-------- DATA TO USE --------
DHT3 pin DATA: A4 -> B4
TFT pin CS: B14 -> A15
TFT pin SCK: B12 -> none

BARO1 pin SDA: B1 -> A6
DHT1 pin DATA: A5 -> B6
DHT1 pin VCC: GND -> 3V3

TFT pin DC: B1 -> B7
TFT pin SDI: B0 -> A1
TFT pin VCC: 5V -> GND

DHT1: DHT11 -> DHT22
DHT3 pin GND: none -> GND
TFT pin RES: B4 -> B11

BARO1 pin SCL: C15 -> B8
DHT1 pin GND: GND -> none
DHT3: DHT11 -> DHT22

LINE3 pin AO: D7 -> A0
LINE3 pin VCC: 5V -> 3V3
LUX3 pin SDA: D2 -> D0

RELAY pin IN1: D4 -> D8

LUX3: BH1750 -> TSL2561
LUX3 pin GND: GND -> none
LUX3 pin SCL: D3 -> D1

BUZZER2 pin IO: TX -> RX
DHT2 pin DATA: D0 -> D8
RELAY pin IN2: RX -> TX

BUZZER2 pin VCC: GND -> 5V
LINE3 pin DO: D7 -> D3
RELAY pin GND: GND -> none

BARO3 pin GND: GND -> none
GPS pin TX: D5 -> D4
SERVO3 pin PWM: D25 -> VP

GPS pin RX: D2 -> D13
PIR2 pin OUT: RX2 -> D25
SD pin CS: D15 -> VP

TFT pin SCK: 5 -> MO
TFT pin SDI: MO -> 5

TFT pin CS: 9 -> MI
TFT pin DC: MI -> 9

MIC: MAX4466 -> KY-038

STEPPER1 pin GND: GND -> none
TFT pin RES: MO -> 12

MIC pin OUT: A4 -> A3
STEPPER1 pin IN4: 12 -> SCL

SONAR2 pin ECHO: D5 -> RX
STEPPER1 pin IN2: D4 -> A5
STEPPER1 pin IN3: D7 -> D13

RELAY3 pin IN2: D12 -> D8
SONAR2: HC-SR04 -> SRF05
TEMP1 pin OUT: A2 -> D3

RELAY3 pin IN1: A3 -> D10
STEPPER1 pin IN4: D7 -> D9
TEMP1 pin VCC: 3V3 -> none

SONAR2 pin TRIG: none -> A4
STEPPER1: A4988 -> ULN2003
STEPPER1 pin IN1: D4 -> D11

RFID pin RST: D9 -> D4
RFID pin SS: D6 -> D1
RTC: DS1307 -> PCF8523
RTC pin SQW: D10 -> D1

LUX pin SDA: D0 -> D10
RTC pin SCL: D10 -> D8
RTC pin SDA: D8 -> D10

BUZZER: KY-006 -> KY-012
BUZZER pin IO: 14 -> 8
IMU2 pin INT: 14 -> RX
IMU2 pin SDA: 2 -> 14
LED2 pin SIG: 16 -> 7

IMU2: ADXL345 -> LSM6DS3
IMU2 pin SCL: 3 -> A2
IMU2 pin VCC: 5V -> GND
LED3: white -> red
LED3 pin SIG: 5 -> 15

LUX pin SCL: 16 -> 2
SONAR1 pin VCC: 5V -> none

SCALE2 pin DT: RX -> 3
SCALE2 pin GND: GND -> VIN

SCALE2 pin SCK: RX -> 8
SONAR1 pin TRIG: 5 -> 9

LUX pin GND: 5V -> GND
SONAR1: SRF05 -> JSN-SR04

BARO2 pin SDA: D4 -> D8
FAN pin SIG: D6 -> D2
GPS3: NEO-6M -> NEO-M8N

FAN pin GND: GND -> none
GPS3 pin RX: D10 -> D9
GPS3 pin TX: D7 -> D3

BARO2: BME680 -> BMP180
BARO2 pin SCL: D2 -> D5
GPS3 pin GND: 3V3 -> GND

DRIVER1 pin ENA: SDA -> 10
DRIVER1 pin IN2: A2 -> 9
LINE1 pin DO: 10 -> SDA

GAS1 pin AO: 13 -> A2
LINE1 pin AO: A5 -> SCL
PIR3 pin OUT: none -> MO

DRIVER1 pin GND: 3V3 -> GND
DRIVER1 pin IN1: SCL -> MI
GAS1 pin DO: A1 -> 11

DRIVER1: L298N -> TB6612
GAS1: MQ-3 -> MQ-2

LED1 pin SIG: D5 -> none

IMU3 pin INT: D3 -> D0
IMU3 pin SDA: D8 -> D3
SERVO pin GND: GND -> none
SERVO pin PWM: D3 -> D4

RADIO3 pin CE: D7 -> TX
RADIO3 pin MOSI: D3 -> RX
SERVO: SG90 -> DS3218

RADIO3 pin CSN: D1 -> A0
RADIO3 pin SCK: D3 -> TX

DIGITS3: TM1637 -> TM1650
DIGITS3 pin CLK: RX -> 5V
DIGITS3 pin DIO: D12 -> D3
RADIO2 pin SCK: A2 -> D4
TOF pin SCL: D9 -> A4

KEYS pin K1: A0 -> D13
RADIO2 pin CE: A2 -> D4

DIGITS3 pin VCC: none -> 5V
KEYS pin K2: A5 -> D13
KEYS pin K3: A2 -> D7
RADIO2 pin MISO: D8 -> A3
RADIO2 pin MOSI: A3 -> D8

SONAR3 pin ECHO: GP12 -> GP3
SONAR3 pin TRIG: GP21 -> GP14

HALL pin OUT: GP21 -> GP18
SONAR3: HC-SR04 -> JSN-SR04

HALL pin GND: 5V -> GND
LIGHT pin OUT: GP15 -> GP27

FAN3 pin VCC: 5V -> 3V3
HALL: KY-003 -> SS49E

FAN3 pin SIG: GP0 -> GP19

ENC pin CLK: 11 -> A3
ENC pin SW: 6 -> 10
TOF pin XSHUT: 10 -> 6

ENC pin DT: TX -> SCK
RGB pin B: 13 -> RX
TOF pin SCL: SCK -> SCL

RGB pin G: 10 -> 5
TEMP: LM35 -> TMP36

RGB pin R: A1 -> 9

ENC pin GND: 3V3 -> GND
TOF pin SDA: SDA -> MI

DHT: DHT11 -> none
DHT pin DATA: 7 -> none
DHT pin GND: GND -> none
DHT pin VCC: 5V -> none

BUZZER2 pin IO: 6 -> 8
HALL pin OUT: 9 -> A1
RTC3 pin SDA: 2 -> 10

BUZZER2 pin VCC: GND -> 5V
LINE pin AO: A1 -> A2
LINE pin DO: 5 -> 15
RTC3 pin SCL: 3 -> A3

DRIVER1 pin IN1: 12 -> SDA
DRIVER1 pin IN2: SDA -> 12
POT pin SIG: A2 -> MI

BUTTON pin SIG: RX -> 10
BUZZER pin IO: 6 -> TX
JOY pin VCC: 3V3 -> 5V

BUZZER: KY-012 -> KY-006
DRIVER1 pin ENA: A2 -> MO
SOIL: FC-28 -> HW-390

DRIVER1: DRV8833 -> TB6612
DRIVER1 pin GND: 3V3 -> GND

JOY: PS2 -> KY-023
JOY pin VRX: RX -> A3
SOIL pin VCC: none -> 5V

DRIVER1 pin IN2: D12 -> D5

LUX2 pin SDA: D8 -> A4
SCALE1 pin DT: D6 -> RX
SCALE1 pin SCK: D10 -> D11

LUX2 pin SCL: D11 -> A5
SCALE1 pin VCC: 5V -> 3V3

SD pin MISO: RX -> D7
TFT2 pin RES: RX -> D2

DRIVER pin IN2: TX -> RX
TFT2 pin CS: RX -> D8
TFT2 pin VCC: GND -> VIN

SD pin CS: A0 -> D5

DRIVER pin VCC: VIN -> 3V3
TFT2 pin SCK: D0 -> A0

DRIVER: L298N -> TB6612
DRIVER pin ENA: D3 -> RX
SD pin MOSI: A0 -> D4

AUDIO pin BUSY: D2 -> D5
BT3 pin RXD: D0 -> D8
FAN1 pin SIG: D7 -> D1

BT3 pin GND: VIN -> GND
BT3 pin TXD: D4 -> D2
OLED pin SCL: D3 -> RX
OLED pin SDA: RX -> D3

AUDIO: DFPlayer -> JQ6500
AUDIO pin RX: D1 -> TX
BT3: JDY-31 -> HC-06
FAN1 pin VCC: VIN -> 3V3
--------
[HOW TO COMPLETE THIS TASK]: Go to the line in the material above that contains "GPS3 pin GND: 3V3 -> GND" and copy exactly from there through the line that contains "RADIO3 pin CE: D7 -> TX", stopping after it.

[WRITTEN SOLUTION]:
GPS3 pin GND: 3V3 -> GND

DRIVER1 pin ENA: SDA -> 10
DRIVER1 pin IN2: A2 -> 9
LINE1 pin DO: 10 -> SDA

GAS1 pin AO: 13 -> A2
LINE1 pin AO: A5 -> SCL
PIR3 pin OUT: none -> MO

DRIVER1 pin GND: 3V3 -> GND
DRIVER1 pin IN1: SCL -> MI
GAS1 pin DO: A1 -> 11

DRIVER1: L298N -> TB6612
GAS1: MQ-3 -> MQ-2

LED1 pin SIG: D5 -> none

IMU3 pin INT: D3 -> D0
IMU3 pin SDA: D8 -> D3
SERVO pin GND: GND -> none
SERVO pin PWM: D3 -> D4

RADIO3 pin CE: D7 -> TX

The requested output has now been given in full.